WHAT THIS TASK INVOLVES.
Each record should be written out exactly as given.

═══ DATA TO EXAMINE

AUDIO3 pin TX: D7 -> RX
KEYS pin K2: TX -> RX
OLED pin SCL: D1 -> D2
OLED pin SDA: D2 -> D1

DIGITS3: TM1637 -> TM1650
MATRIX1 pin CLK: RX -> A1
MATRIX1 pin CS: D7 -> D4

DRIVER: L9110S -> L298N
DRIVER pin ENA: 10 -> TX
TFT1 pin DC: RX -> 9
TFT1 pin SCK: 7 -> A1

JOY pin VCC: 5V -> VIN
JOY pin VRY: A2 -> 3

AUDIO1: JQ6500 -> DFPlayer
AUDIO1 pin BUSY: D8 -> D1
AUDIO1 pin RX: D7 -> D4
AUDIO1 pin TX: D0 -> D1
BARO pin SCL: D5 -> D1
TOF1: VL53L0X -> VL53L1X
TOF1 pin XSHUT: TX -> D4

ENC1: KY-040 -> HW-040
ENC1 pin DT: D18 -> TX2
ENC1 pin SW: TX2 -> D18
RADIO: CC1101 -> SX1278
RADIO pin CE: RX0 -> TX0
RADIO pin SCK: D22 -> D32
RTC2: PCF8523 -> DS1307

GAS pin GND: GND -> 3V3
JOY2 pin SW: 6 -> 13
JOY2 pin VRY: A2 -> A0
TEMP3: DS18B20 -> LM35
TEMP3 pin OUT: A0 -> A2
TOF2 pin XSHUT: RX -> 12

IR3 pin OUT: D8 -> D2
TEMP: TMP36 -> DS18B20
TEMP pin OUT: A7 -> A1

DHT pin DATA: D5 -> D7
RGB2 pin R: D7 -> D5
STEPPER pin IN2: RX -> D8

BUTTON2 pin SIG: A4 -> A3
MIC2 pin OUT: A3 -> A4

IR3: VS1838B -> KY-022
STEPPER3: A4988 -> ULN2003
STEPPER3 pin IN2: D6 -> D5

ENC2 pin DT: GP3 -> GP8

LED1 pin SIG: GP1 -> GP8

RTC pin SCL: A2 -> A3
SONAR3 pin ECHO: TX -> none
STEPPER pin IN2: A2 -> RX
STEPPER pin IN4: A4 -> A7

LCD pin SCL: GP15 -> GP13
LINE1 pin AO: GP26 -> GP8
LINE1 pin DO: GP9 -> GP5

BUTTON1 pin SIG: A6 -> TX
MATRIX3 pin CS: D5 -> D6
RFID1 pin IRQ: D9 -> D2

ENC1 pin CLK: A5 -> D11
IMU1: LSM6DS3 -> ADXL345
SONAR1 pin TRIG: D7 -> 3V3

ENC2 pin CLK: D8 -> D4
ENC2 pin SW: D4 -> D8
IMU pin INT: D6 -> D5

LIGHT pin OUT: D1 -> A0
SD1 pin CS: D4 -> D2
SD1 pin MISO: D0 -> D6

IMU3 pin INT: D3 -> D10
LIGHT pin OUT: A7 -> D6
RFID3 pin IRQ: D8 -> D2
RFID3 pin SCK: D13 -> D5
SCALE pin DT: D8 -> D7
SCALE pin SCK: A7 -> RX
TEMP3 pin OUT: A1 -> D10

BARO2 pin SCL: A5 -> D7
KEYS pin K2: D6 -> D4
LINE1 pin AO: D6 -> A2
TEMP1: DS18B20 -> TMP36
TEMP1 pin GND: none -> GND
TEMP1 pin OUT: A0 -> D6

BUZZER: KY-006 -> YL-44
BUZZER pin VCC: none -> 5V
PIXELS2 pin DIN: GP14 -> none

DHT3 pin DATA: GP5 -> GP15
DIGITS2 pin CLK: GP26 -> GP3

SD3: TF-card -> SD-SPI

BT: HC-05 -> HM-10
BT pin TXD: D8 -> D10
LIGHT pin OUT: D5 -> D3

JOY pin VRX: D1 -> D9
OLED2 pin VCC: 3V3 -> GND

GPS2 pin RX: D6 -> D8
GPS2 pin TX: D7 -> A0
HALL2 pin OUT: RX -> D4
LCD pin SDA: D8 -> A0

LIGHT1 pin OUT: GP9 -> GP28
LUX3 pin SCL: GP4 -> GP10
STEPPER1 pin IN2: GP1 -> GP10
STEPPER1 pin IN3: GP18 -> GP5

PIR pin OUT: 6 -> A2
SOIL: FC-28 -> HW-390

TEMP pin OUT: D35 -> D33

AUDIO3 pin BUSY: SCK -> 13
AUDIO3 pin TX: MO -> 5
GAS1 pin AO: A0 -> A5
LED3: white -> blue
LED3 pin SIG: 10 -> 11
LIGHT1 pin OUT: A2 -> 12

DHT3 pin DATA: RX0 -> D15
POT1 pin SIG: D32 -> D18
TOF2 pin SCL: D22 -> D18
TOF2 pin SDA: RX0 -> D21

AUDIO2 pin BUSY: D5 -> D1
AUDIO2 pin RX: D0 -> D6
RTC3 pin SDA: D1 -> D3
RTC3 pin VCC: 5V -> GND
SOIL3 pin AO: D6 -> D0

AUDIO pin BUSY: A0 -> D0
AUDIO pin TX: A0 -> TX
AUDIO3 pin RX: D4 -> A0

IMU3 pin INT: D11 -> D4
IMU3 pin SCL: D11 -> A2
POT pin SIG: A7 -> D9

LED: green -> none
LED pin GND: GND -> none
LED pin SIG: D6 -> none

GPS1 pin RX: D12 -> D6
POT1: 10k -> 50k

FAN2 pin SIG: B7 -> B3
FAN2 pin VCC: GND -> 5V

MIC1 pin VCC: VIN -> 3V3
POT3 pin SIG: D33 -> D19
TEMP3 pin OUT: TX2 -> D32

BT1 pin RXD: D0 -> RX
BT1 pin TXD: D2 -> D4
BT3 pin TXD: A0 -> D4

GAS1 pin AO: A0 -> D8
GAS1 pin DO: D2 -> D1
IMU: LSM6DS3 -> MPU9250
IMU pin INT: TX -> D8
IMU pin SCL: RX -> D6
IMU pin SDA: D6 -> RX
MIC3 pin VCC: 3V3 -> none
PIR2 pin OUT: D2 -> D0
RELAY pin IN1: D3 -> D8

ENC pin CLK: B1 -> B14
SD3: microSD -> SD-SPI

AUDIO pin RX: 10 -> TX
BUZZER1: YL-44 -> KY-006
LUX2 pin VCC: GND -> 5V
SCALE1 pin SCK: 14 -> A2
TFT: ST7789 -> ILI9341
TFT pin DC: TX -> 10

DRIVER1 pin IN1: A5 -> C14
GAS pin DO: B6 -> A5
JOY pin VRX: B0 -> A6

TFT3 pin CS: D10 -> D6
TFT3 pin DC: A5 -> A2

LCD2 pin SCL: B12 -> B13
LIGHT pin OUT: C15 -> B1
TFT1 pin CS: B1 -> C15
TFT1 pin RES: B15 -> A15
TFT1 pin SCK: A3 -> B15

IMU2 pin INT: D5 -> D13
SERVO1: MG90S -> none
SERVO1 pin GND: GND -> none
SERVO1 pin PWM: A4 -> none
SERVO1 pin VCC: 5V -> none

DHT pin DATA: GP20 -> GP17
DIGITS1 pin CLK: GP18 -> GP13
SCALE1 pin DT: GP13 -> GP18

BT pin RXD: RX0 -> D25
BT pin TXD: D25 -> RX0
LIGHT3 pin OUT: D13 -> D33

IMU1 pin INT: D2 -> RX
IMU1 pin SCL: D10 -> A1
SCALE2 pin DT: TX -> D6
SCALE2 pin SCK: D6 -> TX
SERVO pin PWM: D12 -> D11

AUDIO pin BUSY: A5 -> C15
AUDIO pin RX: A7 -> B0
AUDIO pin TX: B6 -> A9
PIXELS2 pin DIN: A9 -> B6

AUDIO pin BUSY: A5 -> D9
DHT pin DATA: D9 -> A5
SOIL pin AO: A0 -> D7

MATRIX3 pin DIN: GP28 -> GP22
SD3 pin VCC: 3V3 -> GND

══════

RESPONSE BOX.
AUDIO3 pin TX: D7 -> RX
KEYS pin K2: TX -> RX
OLED pin SCL: D1 -> D2
OLED pin SDA: D2 -> D1

DIGITS3: TM1637 -> TM1650
MATRIX1 pin CLK: RX -> A1
MATRIX1 pin CS: D7 -> D4

DRIVER: L9110S -> L298N
DRIVER pin ENA: 10 -> TX
TFT1 pin DC: RX -> 9
TFT1 pin SCK: 7 -> A1

JOY pin VCC: 5V -> VIN
JOY pin VRY: A2 -> 3

AUDIO1: JQ6500 -> DFPlayer
AUDIO1 pin BUSY: D8 -> D1
AUDIO1 pin RX: D7 -> D4
AUDIO1 pin TX: D0 -> D1
BARO pin SCL: D5 -> D1
TOF1: VL53L0X -> VL53L1X
TOF1 pin XSHUT: TX -> D4

ENC1: KY-040 -> HW-040
ENC1 pin DT: D18 -> TX2
ENC1 pin SW: TX2 -> D18
RADIO: CC1101 -> SX1278
RADIO pin CE: RX0 -> TX0
RADIO pin SCK: D22 -> D32
RTC2: PCF8523 -> DS1307

GAS pin GND: GND -> 3V3
JOY2 pin SW: 6 -> 13
JOY2 pin VRY: A2 -> A0
TEMP3: DS18B20 -> LM35
TEMP3 pin OUT: A0 -> A2
TOF2 pin XSHUT: RX -> 12

IR3 pin OUT: D8 -> D2
TEMP: TMP36 -> DS18B20
TEMP pin OUT: A7 -> A1

DHT pin DATA: D5 -> D7
RGB2 pin R: D7 -> D5
STEPPER pin IN2: RX -> D8

BUTTON2 pin SIG: A4 -> A3
MIC2 pin OUT: A3 -> A4

IR3: VS1838B -> KY-022
STEPPER3: A4988 -> ULN2003
STEPPER3 pin IN2: D6 -> D5

ENC2 pin DT: GP3 -> GP8

LED1 pin SIG: GP1 -> GP8

RTC pin SCL: A2 -> A3
SONAR3 pin ECHO: TX -> none
STEPPER pin IN2: A2 -> RX
STEPPER pin IN4: A4 -> A7

LCD pin SCL: GP15 -> GP13
LINE1 pin AO: GP26 -> GP8
LINE1 pin DO: GP9 -> GP5

BUTTON1 pin SIG: A6 -> TX
MATRIX3 pin CS: D5 -> D6
RFID1 pin IRQ: D9 -> D2

ENC1 pin CLK: A5 -> D11
IMU1: LSM6DS3 -> ADXL345
SONAR1 pin TRIG: D7 -> 3V3

ENC2 pin CLK: D8 -> D4
ENC2 pin SW: D4 -> D8
IMU pin INT: D6 -> D5

LIGHT pin OUT: D1 -> A0
SD1 pin CS: D4 -> D2
SD1 pin MISO: D0 -> D6

IMU3 pin INT: D3 -> D10
LIGHT pin OUT: A7 -> D6
RFID3 pin IRQ: D8 -> D2
RFID3 pin SCK: D13 -> D5
SCALE pin DT: D8 -> D7
SCALE pin SCK: A7 -> RX
TEMP3 pin OUT: A1 -> D10

BARO2 pin SCL: A5 -> D7
KEYS pin K2: D6 -> D4
LINE1 pin AO: D6 -> A2
TEMP1: DS18B20 -> TMP36
TEMP1 pin GND: none -> GND
TEMP1 pin OUT: A0 -> D6

BUZZER: KY-006 -> YL-44
BUZZER pin VCC: none -> 5V
PIXELS2 pin DIN: GP14 -> none

DHT3 pin DATA: GP5 -> GP15
DIGITS2 pin CLK: GP26 -> GP3

SD3: TF-card -> SD-SPI

BT: HC-05 -> HM-10
BT pin TXD: D8 -> D10
LIGHT pin OUT: D5 -> D3

JOY pin VRX: D1 -> D9
OLED2 pin VCC: 3V3 -> GND

GPS2 pin RX: D6 -> D8
GPS2 pin TX: D7 -> A0
HALL2 pin OUT: RX -> D4
LCD pin SDA: D8 -> A0

LIGHT1 pin OUT: GP9 -> GP28
LUX3 pin SCL: GP4 -> GP10
STEPPER1 pin IN2: GP1 -> GP10
STEPPER1 pin IN3: GP18 -> GP5

PIR pin OUT: 6 -> A2
SOIL: FC-28 -> HW-390

TEMP pin OUT: D35 -> D33

AUDIO3 pin BUSY: SCK -> 13
AUDIO3 pin TX: MO -> 5
GAS1 pin AO: A0 -> A5
LED3: white -> blue
LED3 pin SIG: 10 -> 11
LIGHT1 pin OUT: A2 -> 12

DHT3 pin DATA: RX0 -> D15
POT1 pin SIG: D32 -> D18
TOF2 pin SCL: D22 -> D18
TOF2 pin SDA: RX0 -> D21

AUDIO2 pin BUSY: D5 -> D1
AUDIO2 pin RX: D0 -> D6
RTC3 pin SDA: D1 -> D3
RTC3 pin VCC: 5V -> GND
SOIL3 pin AO: D6 -> D0

AUDIO pin BUSY: A0 -> D0
AUDIO pin TX: A0 -> TX
AUDIO3 pin RX: D4 -> A0

IMU3 pin INT: D11 -> D4
IMU3 pin SCL: D11 -> A2
POT pin SIG: A7 -> D9

LED: green -> none
LED pin GND: GND -> none
LED pin SIG: D6 -> none

GPS1 pin RX: D12 -> D6
POT1: 10k -> 50k

FAN2 pin SIG: B7 -> B3
FAN2 pin VCC: GND -> 5V

MIC1 pin VCC: VIN -> 3V3
POT3 pin SIG: D33 -> D19
TEMP3 pin OUT: TX2 -> D32

BT1 pin RXD: D0 -> RX
BT1 pin TXD: D2 -> D4
BT3 pin TXD: A0 -> D4

GAS1 pin AO: A0 -> D8
GAS1 pin DO: D2 -> D1
IMU: LSM6DS3 -> MPU9250
IMU pin INT: TX -> D8
IMU pin SCL: RX -> D6
IMU pin SDA: D6 -> RX
MIC3 pin VCC: 3V3 -> none
PIR2 pin OUT: D2 -> D0
RELAY pin IN1: D3 -> D8

ENC pin CLK: B1 -> B14
SD3: microSD -> SD-SPI

AUDIO pin RX: 10 -> TX
BUZZER1: YL-44 -> KY-006
LUX2 pin VCC: GND -> 5V
SCALE1 pin SCK: 14 -> A2
TFT: ST7789 -> ILI9341
TFT pin DC: TX -> 10

DRIVER1 pin IN1: A5 -> C14
GAS pin DO: B6 -> A5
JOY pin VRX: B0 -> A6

TFT3 pin CS: D10 -> D6
TFT3 pin DC: A5 -> A2

LCD2 pin SCL: B12 -> B13
LIGHT pin OUT: C15 -> B1
TFT1 pin CS: B1 -> C15
TFT1 pin RES: B15 -> A15
TFT1 pin SCK: A3 -> B15

IMU2 pin INT: D5 -> D13
SERVO1: MG90S -> none
SERVO1 pin GND: GND -> none
SERVO1 pin PWM: A4 -> none
SERVO1 pin VCC: 5V -> none

DHT pin DATA: GP20 -> GP17
DIGITS1 pin CLK: GP18 -> GP13
SCALE1 pin DT: GP13 -> GP18

BT pin RXD: RX0 -> D25
BT pin TXD: D25 -> RX0
LIGHT3 pin OUT: D13 -> D33

IMU1 pin INT: D2 -> RX
IMU1 pin SCL: D10 -> A1
SCALE2 pin DT: TX -> D6
SCALE2 pin SCK: D6 -> TX
SERVO pin PWM: D12 -> D11

AUDIO pin BUSY: A5 -> C15
AUDIO pin RX: A7 -> B0
AUDIO pin TX: B6 -> A9
PIXELS2 pin DIN: A9 -> B6

AUDIO pin BUSY: A5 -> D9
DHT pin DATA: D9 -> A5
SOIL pin AO: A0 -> D7

MATRIX3 pin DIN: GP28 -> GP22
SD3 pin VCC: 3V3 -> GND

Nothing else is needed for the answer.